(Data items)

• • • • • • •

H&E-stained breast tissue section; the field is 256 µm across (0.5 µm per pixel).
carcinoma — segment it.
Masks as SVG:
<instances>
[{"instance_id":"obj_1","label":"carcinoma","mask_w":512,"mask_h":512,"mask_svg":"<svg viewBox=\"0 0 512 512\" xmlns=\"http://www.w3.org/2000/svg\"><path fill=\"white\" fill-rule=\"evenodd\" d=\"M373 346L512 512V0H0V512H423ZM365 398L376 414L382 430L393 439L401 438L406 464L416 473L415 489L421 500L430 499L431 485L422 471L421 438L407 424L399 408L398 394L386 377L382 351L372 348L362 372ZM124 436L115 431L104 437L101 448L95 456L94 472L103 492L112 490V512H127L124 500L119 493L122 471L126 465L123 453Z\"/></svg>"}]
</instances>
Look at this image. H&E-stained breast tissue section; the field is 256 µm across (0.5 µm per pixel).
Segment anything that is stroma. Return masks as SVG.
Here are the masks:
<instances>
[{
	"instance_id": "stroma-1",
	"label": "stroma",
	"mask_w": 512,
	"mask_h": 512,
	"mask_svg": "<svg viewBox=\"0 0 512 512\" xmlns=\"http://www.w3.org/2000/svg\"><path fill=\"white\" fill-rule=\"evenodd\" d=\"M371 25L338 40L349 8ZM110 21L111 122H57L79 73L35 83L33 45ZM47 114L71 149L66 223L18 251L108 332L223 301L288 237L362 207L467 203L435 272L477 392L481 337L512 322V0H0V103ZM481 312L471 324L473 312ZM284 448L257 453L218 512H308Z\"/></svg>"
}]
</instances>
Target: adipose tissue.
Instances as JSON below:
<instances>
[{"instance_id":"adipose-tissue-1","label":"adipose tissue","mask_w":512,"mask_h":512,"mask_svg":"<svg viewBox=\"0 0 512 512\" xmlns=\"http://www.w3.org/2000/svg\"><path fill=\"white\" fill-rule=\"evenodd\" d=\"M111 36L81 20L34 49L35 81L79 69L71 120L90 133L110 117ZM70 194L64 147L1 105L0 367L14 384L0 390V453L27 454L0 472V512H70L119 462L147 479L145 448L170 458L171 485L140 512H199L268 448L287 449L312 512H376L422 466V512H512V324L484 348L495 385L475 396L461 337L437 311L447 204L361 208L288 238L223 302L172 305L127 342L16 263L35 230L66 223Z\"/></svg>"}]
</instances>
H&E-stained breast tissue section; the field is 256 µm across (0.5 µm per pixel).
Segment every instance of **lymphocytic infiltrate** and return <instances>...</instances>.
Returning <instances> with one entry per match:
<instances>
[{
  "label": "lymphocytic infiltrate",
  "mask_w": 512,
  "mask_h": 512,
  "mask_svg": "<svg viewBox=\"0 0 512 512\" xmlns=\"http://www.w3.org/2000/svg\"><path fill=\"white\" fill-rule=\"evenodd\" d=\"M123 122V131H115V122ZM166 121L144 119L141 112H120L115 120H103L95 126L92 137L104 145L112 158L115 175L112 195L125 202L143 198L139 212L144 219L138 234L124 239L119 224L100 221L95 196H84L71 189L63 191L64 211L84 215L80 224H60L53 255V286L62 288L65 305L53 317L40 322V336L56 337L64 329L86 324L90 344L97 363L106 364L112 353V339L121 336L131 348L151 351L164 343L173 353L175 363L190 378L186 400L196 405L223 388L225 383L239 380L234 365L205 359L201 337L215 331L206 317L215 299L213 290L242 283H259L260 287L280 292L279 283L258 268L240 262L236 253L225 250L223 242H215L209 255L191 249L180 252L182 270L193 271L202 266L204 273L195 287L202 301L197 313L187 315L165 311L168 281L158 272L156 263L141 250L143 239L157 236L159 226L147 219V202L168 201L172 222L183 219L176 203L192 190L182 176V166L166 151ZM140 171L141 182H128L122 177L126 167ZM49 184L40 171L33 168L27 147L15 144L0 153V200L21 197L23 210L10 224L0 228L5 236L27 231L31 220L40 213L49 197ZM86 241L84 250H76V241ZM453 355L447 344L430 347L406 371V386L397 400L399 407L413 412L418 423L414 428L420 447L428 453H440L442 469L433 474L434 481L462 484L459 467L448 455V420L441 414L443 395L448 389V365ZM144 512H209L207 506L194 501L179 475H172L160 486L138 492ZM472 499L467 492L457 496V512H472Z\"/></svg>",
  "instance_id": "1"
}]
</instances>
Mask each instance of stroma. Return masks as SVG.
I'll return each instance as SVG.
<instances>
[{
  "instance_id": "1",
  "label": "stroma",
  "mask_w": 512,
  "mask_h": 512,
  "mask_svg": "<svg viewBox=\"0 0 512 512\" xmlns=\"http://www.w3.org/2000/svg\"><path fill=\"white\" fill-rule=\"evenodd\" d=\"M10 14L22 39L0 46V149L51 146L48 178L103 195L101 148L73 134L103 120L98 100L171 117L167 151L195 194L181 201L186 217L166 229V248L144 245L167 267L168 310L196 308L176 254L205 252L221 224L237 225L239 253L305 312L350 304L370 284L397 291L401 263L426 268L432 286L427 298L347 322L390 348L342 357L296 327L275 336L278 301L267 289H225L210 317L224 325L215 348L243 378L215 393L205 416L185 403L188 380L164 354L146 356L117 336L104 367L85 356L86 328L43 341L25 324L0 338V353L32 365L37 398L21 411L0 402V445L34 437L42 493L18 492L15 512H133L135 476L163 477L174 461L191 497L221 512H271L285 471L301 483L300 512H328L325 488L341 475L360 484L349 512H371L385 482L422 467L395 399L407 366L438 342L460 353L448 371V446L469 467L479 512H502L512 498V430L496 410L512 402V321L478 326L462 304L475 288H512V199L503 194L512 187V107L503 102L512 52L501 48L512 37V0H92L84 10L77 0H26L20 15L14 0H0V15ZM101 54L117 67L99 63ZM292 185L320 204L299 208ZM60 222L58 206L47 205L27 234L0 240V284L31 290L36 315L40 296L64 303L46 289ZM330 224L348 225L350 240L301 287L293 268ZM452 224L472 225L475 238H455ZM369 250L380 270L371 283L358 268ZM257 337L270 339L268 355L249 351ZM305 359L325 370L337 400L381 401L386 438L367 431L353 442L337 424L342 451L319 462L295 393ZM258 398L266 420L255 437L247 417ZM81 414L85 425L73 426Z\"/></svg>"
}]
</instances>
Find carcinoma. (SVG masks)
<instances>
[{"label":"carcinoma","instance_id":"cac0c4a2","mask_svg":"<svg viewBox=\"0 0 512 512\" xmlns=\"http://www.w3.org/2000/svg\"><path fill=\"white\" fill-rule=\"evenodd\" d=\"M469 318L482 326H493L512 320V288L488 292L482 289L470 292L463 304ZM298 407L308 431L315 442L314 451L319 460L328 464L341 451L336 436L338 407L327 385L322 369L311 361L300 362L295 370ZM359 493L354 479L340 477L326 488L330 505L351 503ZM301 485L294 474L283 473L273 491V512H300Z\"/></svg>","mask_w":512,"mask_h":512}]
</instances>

• • • • • • •

▸ YOUR INSTRUCTIONS
Retype the records above exactly.

▸ RESULT
H&E-stained breast tissue section; the field is 256 µm across (0.5 µm per pixel).
carcinoma — segment it.
Masks as SVG:
<instances>
[{"instance_id":"obj_1","label":"carcinoma","mask_w":512,"mask_h":512,"mask_svg":"<svg viewBox=\"0 0 512 512\" xmlns=\"http://www.w3.org/2000/svg\"><path fill=\"white\" fill-rule=\"evenodd\" d=\"M373 346L512 512V0H0V512H423ZM365 398L376 414L382 430L393 439L401 438L406 464L416 473L415 489L421 500L430 499L431 485L422 471L421 438L407 424L399 408L398 394L386 377L382 351L372 348L362 372ZM124 436L115 431L104 437L101 448L95 456L94 472L103 492L112 490V512H127L124 500L119 493L122 471L126 465L123 453Z\"/></svg>"}]
</instances>
Look at this image. H&E-stained breast tissue section; the field is 256 µm across (0.5 µm per pixel).
Segment anything that is stroma. Return masks as SVG.
Here are the masks:
<instances>
[{
	"instance_id": "stroma-1",
	"label": "stroma",
	"mask_w": 512,
	"mask_h": 512,
	"mask_svg": "<svg viewBox=\"0 0 512 512\" xmlns=\"http://www.w3.org/2000/svg\"><path fill=\"white\" fill-rule=\"evenodd\" d=\"M371 25L338 40L349 8ZM110 21L111 122H57L79 73L35 83L33 45ZM47 114L71 149L66 223L18 251L108 332L223 301L288 237L362 207L467 203L435 272L477 392L481 337L512 322V0H0V103ZM481 312L471 324L473 312ZM284 448L257 453L218 512H308Z\"/></svg>"
}]
</instances>
Target: adipose tissue.
Instances as JSON below:
<instances>
[{"instance_id":"adipose-tissue-1","label":"adipose tissue","mask_w":512,"mask_h":512,"mask_svg":"<svg viewBox=\"0 0 512 512\" xmlns=\"http://www.w3.org/2000/svg\"><path fill=\"white\" fill-rule=\"evenodd\" d=\"M111 36L81 20L34 49L35 81L79 69L71 120L90 133L110 117ZM70 194L64 147L1 105L0 367L14 384L0 390V453L27 454L0 472V512H70L119 462L147 479L145 448L170 458L171 485L140 512H199L268 448L287 449L312 512H376L422 466V512H512V324L484 348L495 385L475 396L461 337L437 311L447 204L361 208L288 238L223 302L172 305L127 342L16 263L35 230L66 223Z\"/></svg>"}]
</instances>
H&E-stained breast tissue section; the field is 256 µm across (0.5 µm per pixel).
Segment every instance of **lymphocytic infiltrate** and return <instances>...</instances>.
Returning <instances> with one entry per match:
<instances>
[{
  "label": "lymphocytic infiltrate",
  "mask_w": 512,
  "mask_h": 512,
  "mask_svg": "<svg viewBox=\"0 0 512 512\" xmlns=\"http://www.w3.org/2000/svg\"><path fill=\"white\" fill-rule=\"evenodd\" d=\"M123 122V131H115V122ZM166 121L144 119L141 112H120L115 120H103L95 126L92 137L104 145L112 158L115 175L112 195L125 202L143 198L139 212L144 219L138 234L124 239L119 224L100 221L95 196H84L71 189L63 191L64 211L84 215L80 224H60L53 255V286L62 288L65 305L53 317L40 322V336L56 337L64 329L86 324L90 344L97 363L106 364L112 353V339L121 336L131 348L151 351L164 343L173 353L175 363L190 378L186 400L196 405L223 388L225 383L239 380L234 365L205 359L201 337L215 331L206 317L215 299L213 290L242 283H259L260 287L280 292L279 283L258 268L240 262L236 253L225 250L223 242H215L209 255L191 249L180 252L182 270L193 271L202 266L204 273L195 287L202 301L197 313L187 315L165 311L168 281L158 272L156 263L141 250L143 239L157 236L159 226L147 219V202L168 201L172 222L183 219L176 203L192 190L182 176V166L166 151ZM140 171L141 182H128L122 177L126 167ZM49 184L40 171L33 168L27 147L15 144L0 153V200L21 197L23 210L10 224L0 228L5 236L27 231L31 220L40 213L49 197ZM86 241L84 250H76V241ZM453 355L447 344L430 347L406 371V386L397 400L399 407L413 412L418 423L414 428L420 447L428 453H440L442 469L433 474L434 481L462 484L459 467L448 455V420L441 414L443 395L448 389V365ZM144 512H209L207 506L194 501L179 475H172L160 486L138 492ZM472 499L467 492L457 496V512H472Z\"/></svg>",
  "instance_id": "1"
}]
</instances>
Mask each instance of stroma. Return masks as SVG.
I'll return each instance as SVG.
<instances>
[{
  "instance_id": "1",
  "label": "stroma",
  "mask_w": 512,
  "mask_h": 512,
  "mask_svg": "<svg viewBox=\"0 0 512 512\" xmlns=\"http://www.w3.org/2000/svg\"><path fill=\"white\" fill-rule=\"evenodd\" d=\"M10 14L22 39L0 46V149L51 146L48 178L103 195L101 148L73 134L103 120L98 100L171 117L167 151L195 194L181 201L186 217L166 229V248L144 245L167 267L168 310L196 308L176 254L205 252L221 224L237 225L239 253L305 312L350 304L370 284L397 291L401 263L426 268L432 286L427 298L347 322L390 348L342 357L296 327L275 336L278 301L267 289H225L210 317L224 325L215 348L243 378L215 393L205 416L185 403L188 380L164 354L146 356L117 336L104 367L85 356L86 328L43 341L25 324L0 338V353L32 365L37 398L21 411L0 402V445L34 437L42 493L18 492L15 512H133L135 476L163 477L174 461L191 497L221 512H271L285 471L301 483L300 512H328L325 488L341 475L360 484L349 512H371L385 482L422 467L395 399L407 366L438 342L460 353L448 371V446L469 467L479 512H502L512 498V430L496 410L512 402V321L478 326L462 304L475 288H512V199L503 194L512 187V107L503 102L512 52L501 48L512 37V0H92L84 10L77 0H26L20 15L14 0H0V15ZM101 54L117 67L99 63ZM292 185L320 204L299 208ZM60 222L58 206L47 205L27 234L0 240V284L31 290L36 315L40 296L64 303L46 289ZM330 224L348 225L350 240L301 287L293 268ZM452 224L472 225L475 238H455ZM369 250L380 270L371 283L358 268ZM257 337L270 339L268 355L249 351ZM305 359L325 370L337 400L381 401L386 438L367 431L353 442L337 424L342 451L319 462L295 393ZM258 398L266 420L255 437L247 417ZM81 414L85 425L73 426Z\"/></svg>"
}]
</instances>
Find carcinoma. (SVG masks)
<instances>
[{"label":"carcinoma","instance_id":"cac0c4a2","mask_svg":"<svg viewBox=\"0 0 512 512\" xmlns=\"http://www.w3.org/2000/svg\"><path fill=\"white\" fill-rule=\"evenodd\" d=\"M469 318L482 326H493L512 320V288L488 292L482 289L470 292L463 304ZM298 407L308 431L315 442L314 451L319 460L328 464L341 451L336 436L338 407L327 385L322 369L311 361L300 362L295 370ZM359 493L354 479L340 477L326 488L330 505L351 503ZM301 485L294 474L283 473L273 491V512H300Z\"/></svg>","mask_w":512,"mask_h":512}]
</instances>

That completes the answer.